Supplied data below:

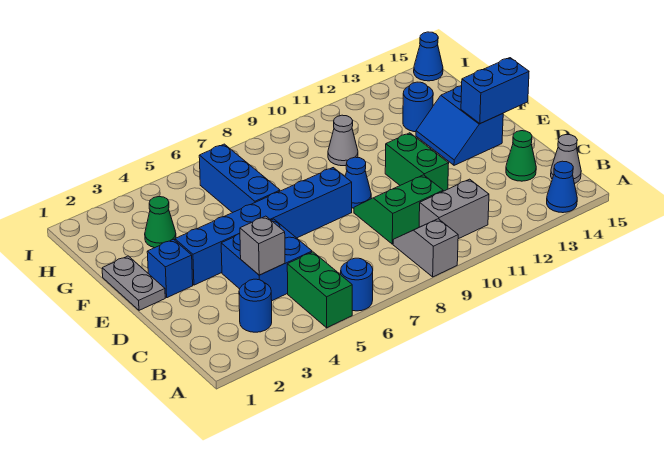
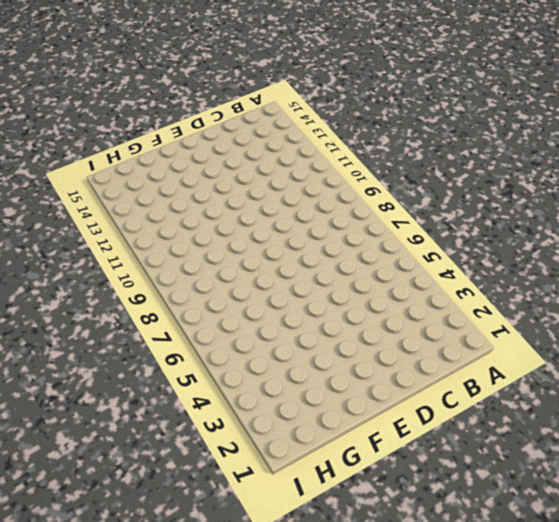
none -> green brick A5:B5 level 1
none -> blue round brick A6 level 1
none -> grey slope A9:B9 level 1 top A

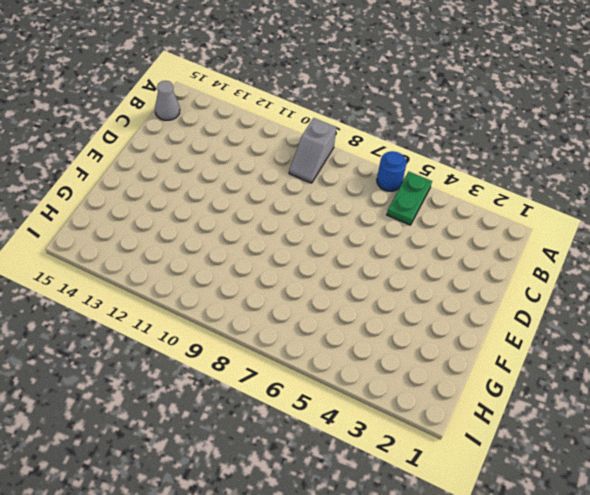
green plate A5:B5 level 1 -> green brick A5:B5 level 1
none -> blue cone A14 level 1
none -> blue round brick B3 level 1
none -> grey brick B10:B11 level 1

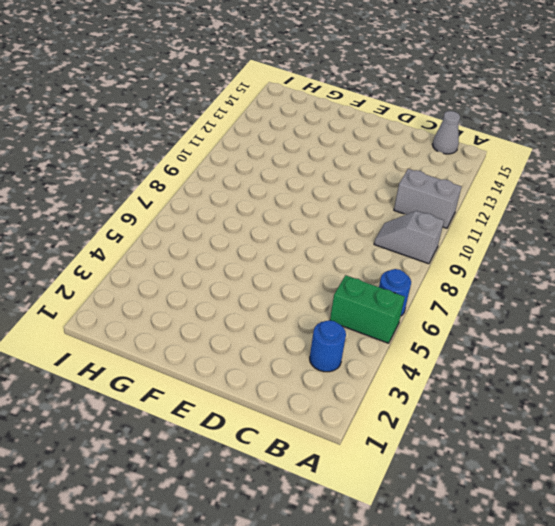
grey brick A11:B11 level 1 -> grey brick B10:B11 level 1
none -> blue cone A14 level 1
none -> blue brick C4:D5 level 1
none -> green slope C9:D10 level 1 top C

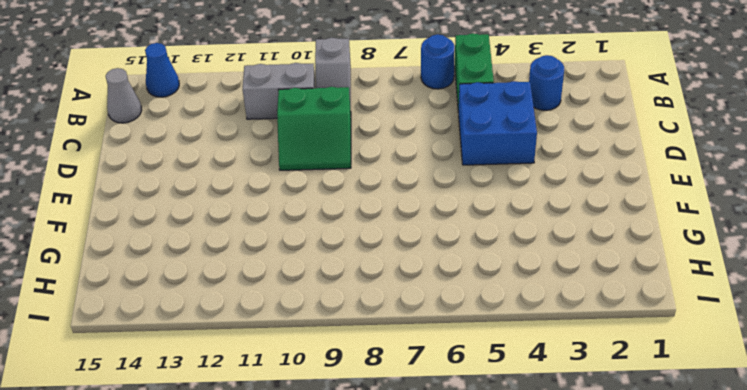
none -> green cone C14 level 1
none -> green brick D11:E11 level 1
none -> grey plate E1:F1 level 1

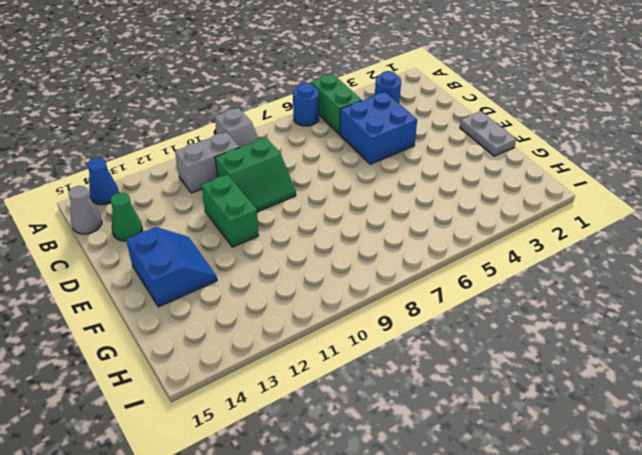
none -> blue brick E2 level 1
none -> blue brick E3:E8 level 1
none -> blue cone E9 level 1

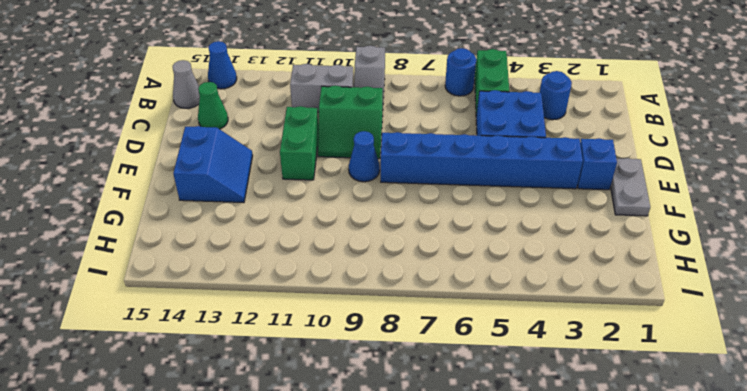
none -> blue brick F6:H6 level 1
none -> green cone G3 level 1
none -> grey cone G10 level 1

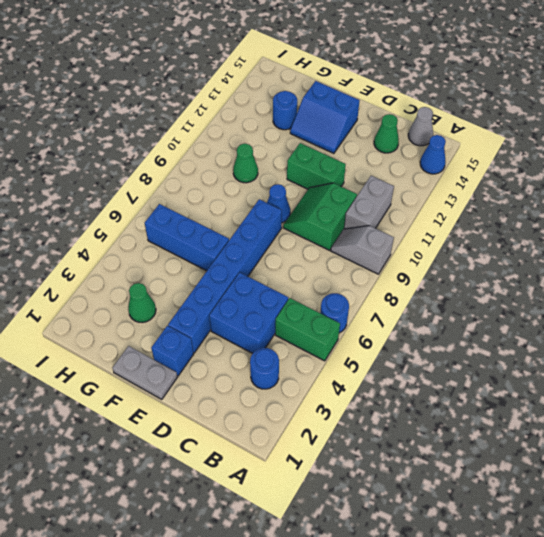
green cone G10 level 1 -> grey cone G10 level 1
none -> blue cone I15 level 1
none -> grey brick C4 level 2
none -> blue brick E14:E15 level 2

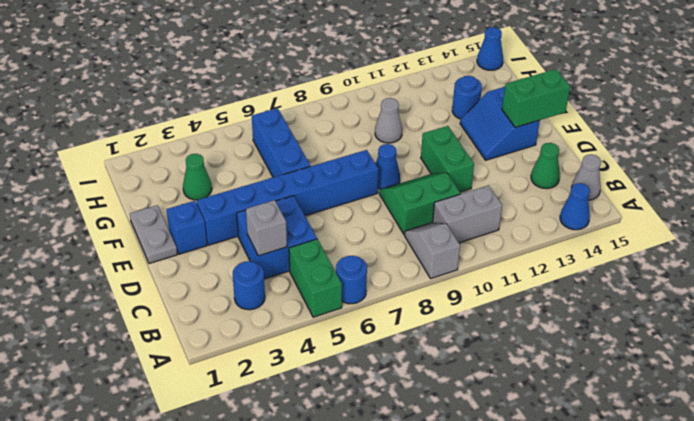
green brick E14:E15 level 2 -> blue brick E14:E15 level 2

End of Supplied data.

Task instructions
From the material above, output only the span of lines that starts at the one containing "none -> grey brick B10:B11 level 1" and finishes at the one containing "none -> grey plate E1:F1 level 1", word for word and free of pictures.

Exercise solution
none -> grey brick B10:B11 level 1

grey brick A11:B11 level 1 -> grey brick B10:B11 level 1
none -> blue cone A14 level 1
none -> blue brick C4:D5 level 1
none -> green slope C9:D10 level 1 top C

none -> green cone C14 level 1
none -> green brick D11:E11 level 1
none -> grey plate E1:F1 level 1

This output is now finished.